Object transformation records
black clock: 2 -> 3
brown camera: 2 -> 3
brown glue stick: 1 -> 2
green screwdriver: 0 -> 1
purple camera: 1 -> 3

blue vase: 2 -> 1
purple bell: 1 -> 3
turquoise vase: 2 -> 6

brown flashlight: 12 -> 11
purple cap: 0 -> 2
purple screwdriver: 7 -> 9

---

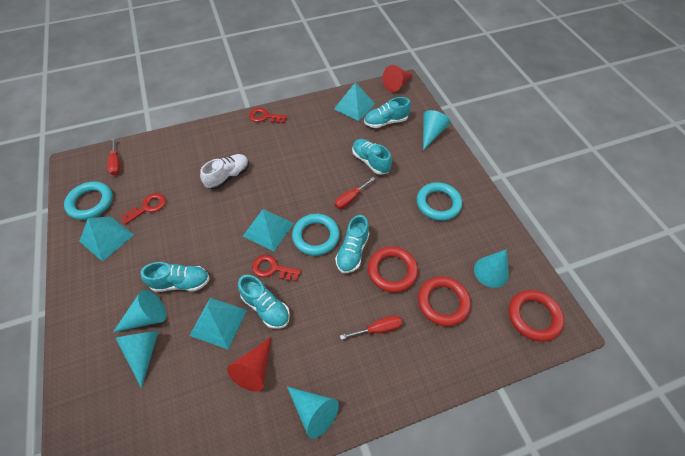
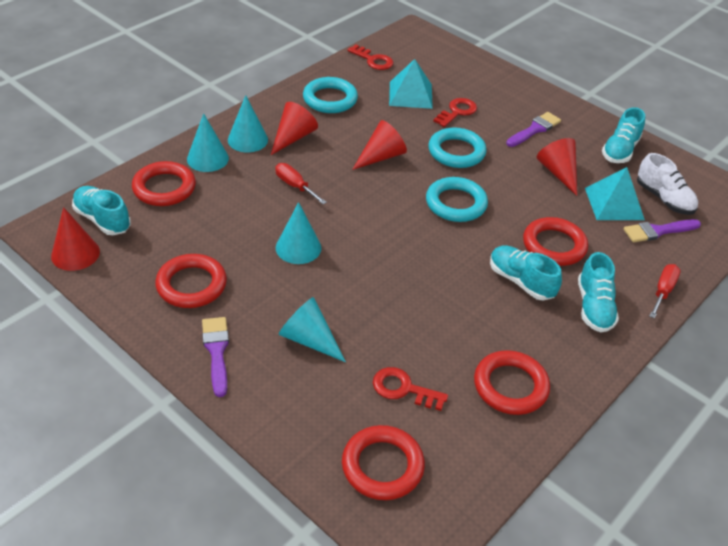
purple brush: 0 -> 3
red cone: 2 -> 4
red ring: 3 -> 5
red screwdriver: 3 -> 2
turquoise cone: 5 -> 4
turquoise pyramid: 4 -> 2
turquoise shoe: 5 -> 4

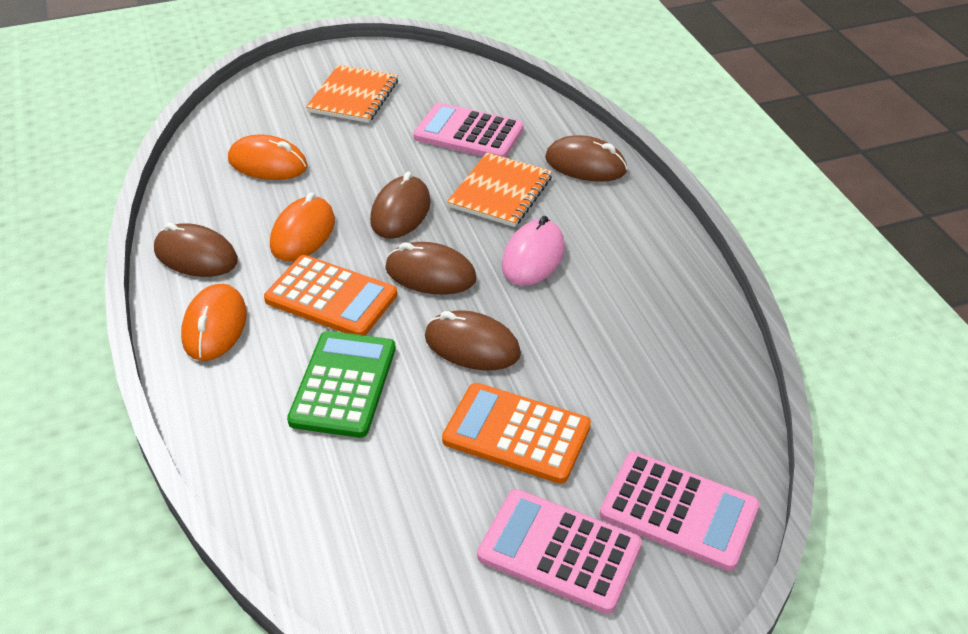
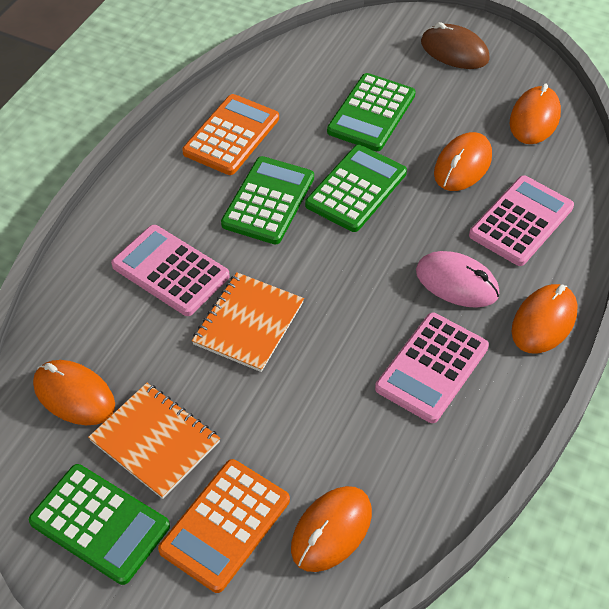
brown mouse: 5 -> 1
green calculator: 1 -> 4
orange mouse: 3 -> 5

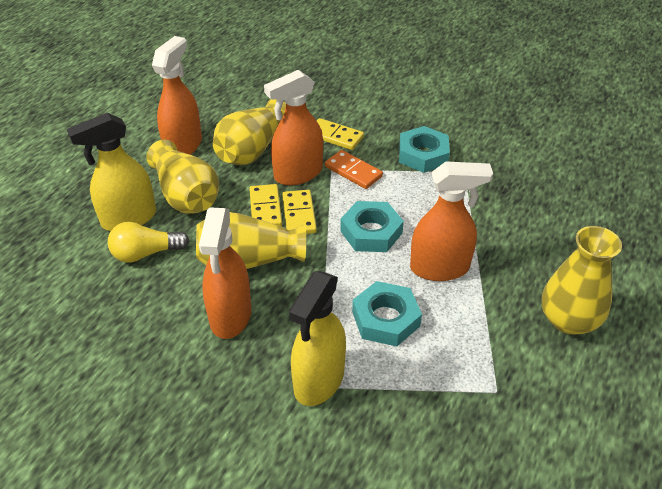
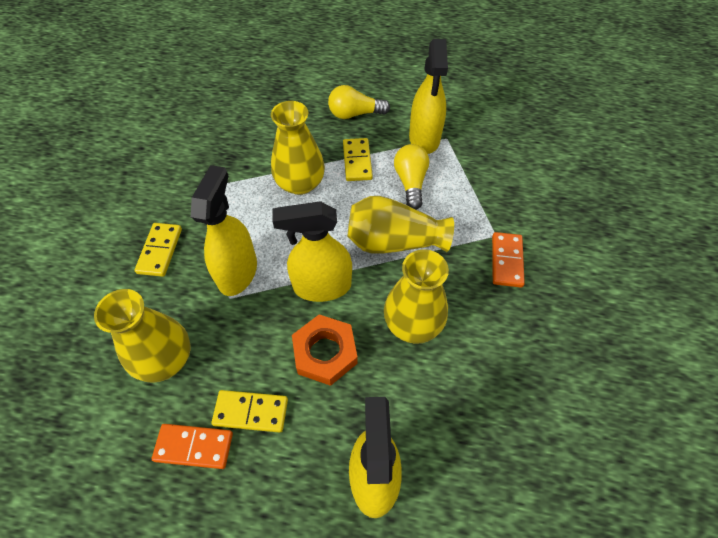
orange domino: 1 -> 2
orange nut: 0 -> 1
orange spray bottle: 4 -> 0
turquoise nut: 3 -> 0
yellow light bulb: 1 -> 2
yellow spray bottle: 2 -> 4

[Action item]: The string "spray" appears on how many lines of the records? State the number alone.

[Exercise response]: 2